*YOUR OBJECTIVE*
If a record contains a picture, skip the picture and transcribe the rest exactly.
=== Section Start ===
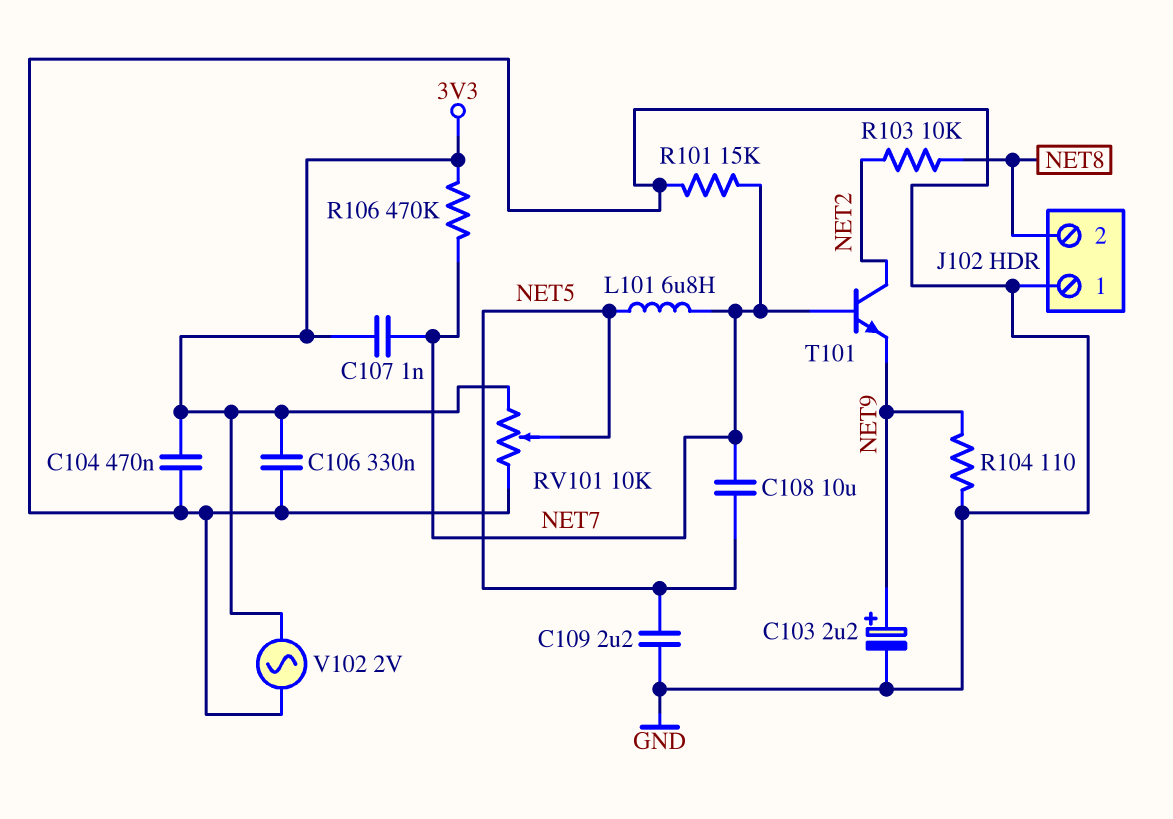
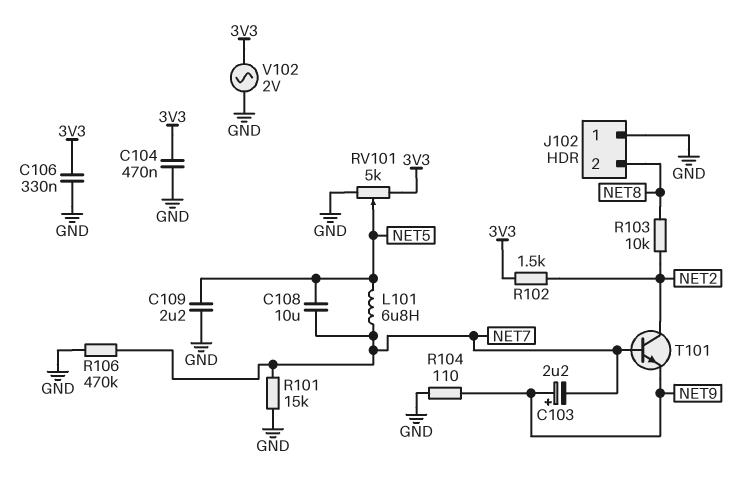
C103: 2.2uF (plus NET9, minus GND) -> 2.2uF (plus NET9, minus NET7)
C107: 1nF (3V3, NET7) -> none
R102: none -> 1.5k (3V3, NET2)
R106: 470k (3V3, NET7) -> 470k (GND, NET7)
RV101: 10k (3V3, GND, wiper NET5) -> 5k (3V3, GND, wiper NET5)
=== Section End ===
*RESPONSE TO THIS TASK*
C103: 2.2uF (plus NET9, minus GND) -> 2.2uF (plus NET9, minus NET7)
C107: 1nF (3V3, NET7) -> none
R102: none -> 1.5k (3V3, NET2)
R106: 470k (3V3, NET7) -> 470k (GND, NET7)
RV101: 10k (3V3, GND, wiper NET5) -> 5k (3V3, GND, wiper NET5)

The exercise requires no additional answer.